TASK DESCRIPTION: Restate word for word the lines of the records below, starting at the line that contains "JP1 pin 2: none -> GND" and ending at the line that contains "R12: none -> 10k (JP4/1, N004)", with both of those lines included and nothing else.

SUPPLIED ENTRIES:
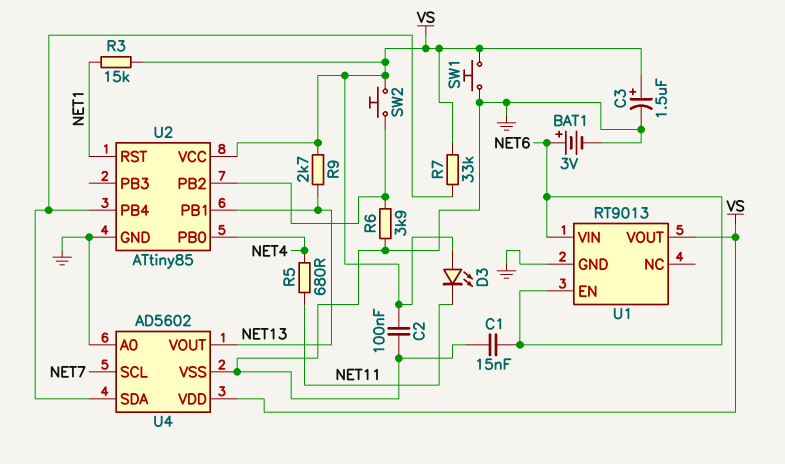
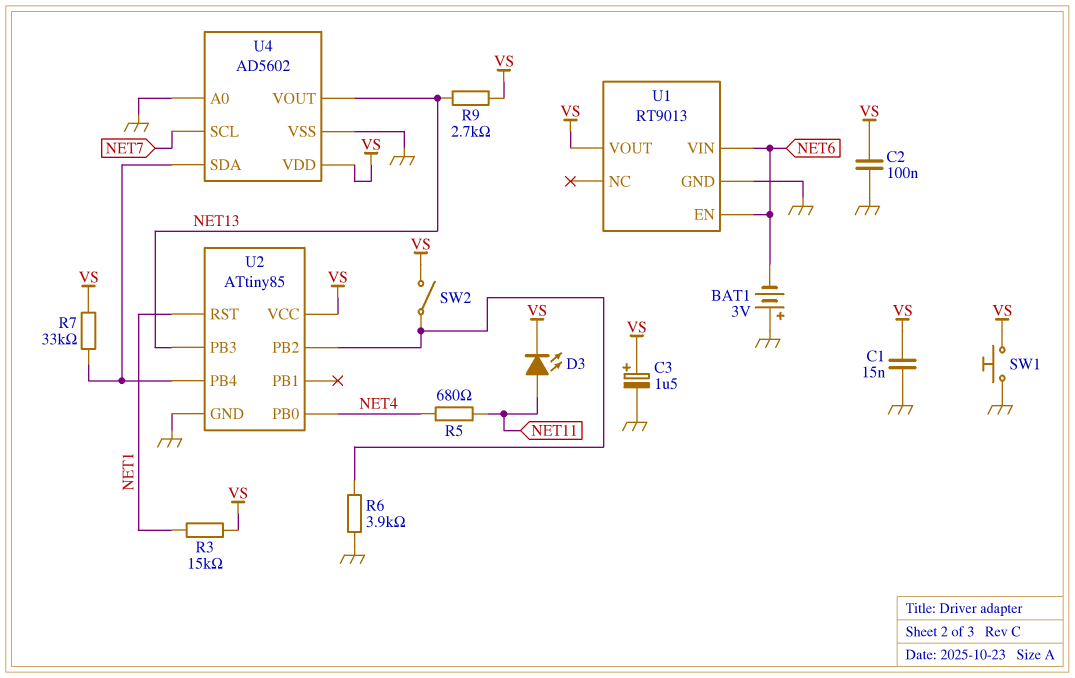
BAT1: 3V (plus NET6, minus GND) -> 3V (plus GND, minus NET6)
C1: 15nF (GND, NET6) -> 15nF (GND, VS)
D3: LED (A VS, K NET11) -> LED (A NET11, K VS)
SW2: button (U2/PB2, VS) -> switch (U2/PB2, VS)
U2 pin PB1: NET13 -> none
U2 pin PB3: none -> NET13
--
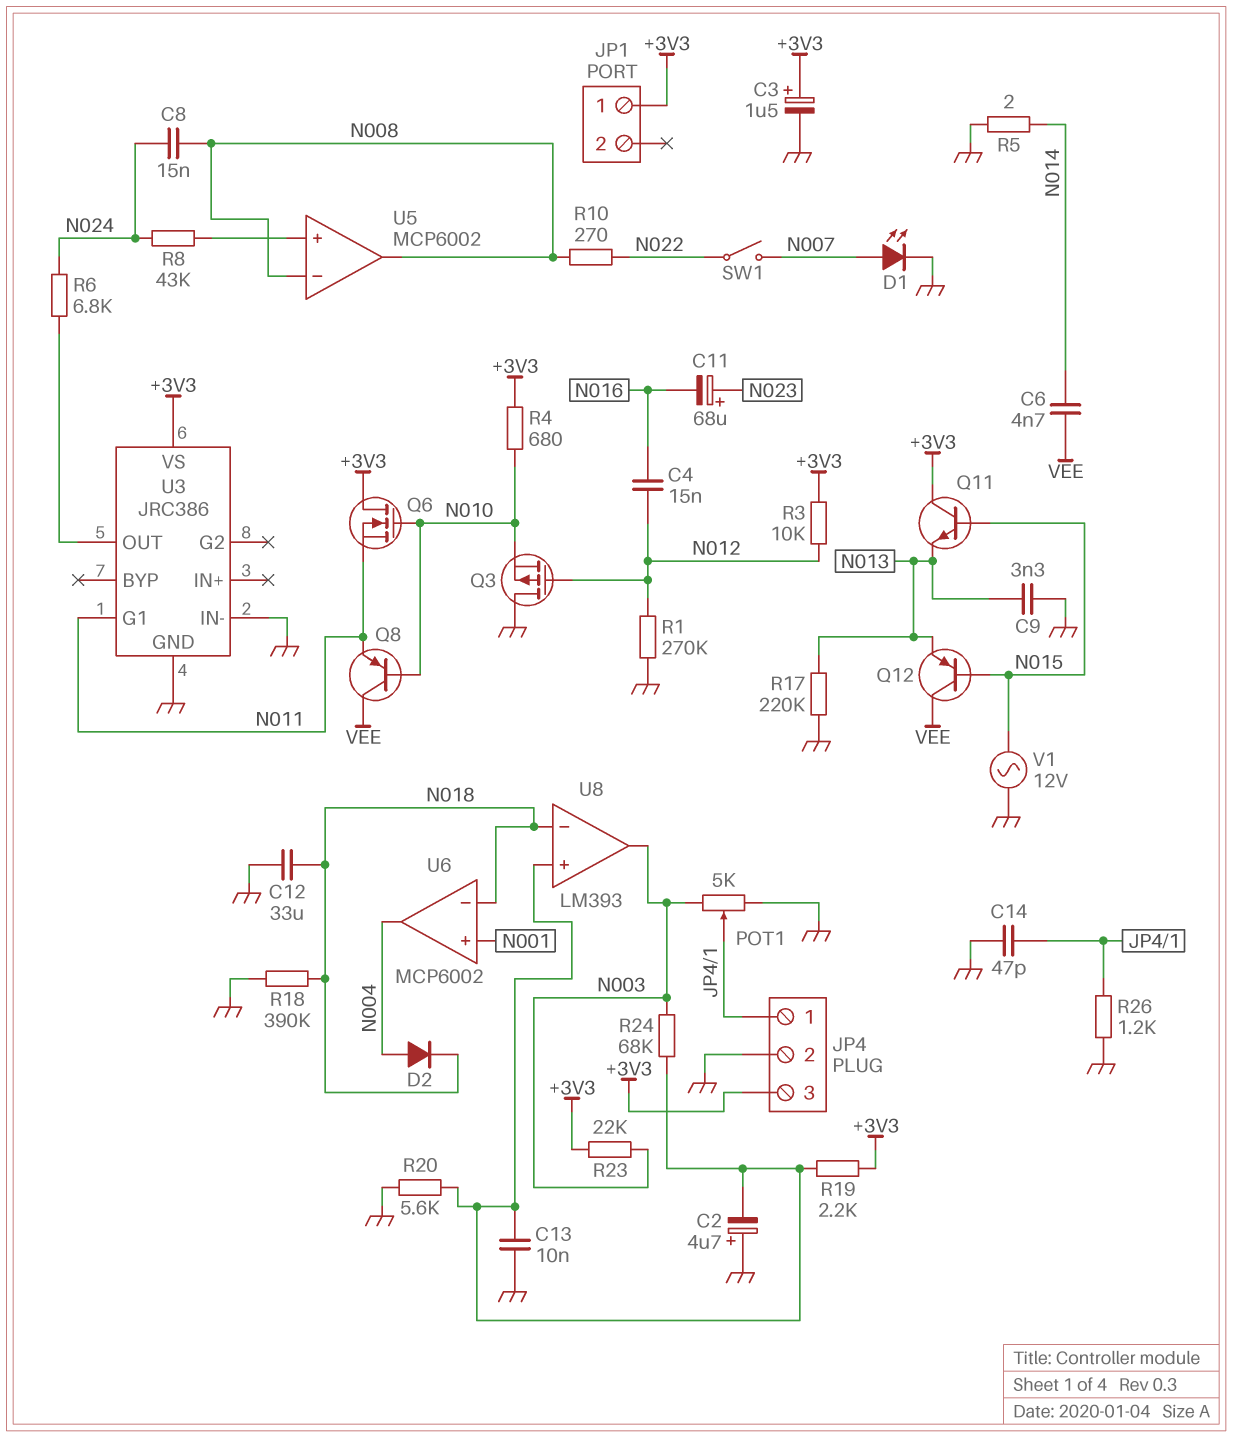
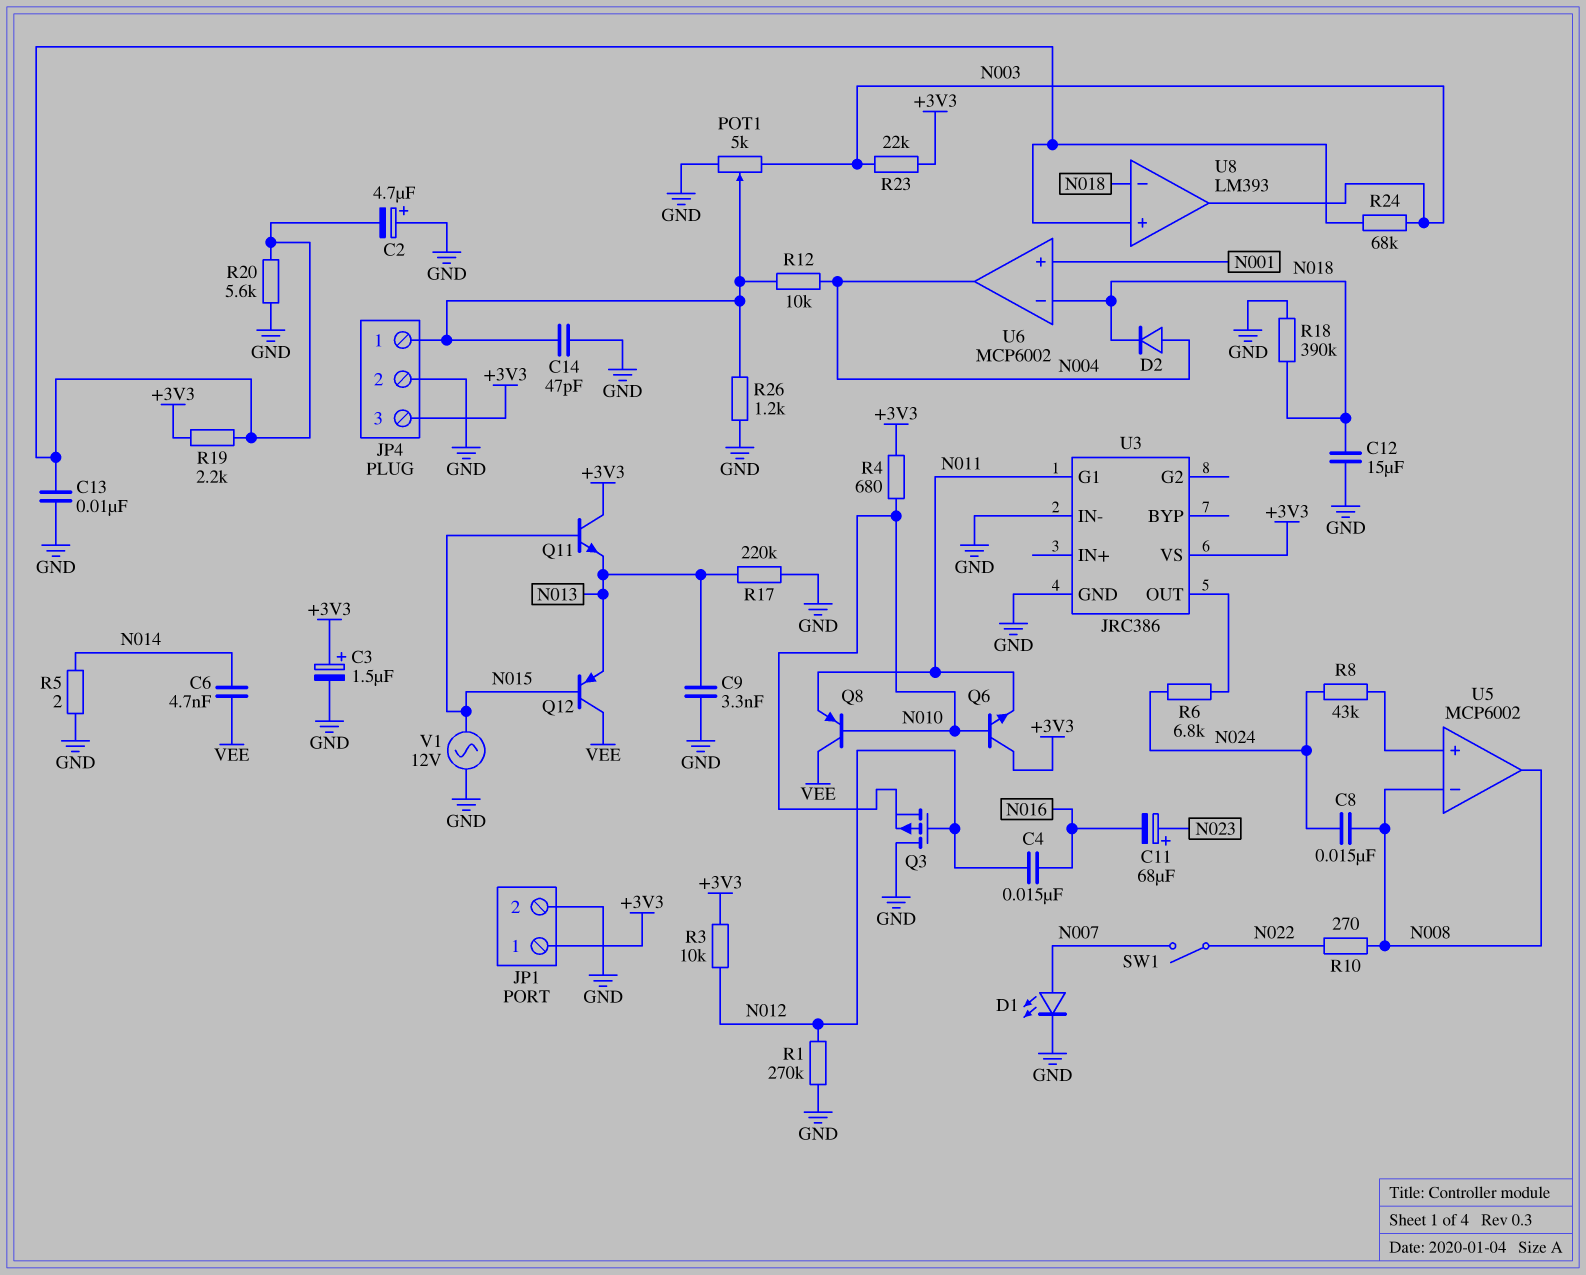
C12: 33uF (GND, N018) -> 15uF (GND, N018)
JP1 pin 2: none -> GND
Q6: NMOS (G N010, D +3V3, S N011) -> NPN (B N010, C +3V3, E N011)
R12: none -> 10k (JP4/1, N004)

RESULT OF THIS TASK:
JP1 pin 2: none -> GND
Q6: NMOS (G N010, D +3V3, S N011) -> NPN (B N010, C +3V3, E N011)
R12: none -> 10k (JP4/1, N004)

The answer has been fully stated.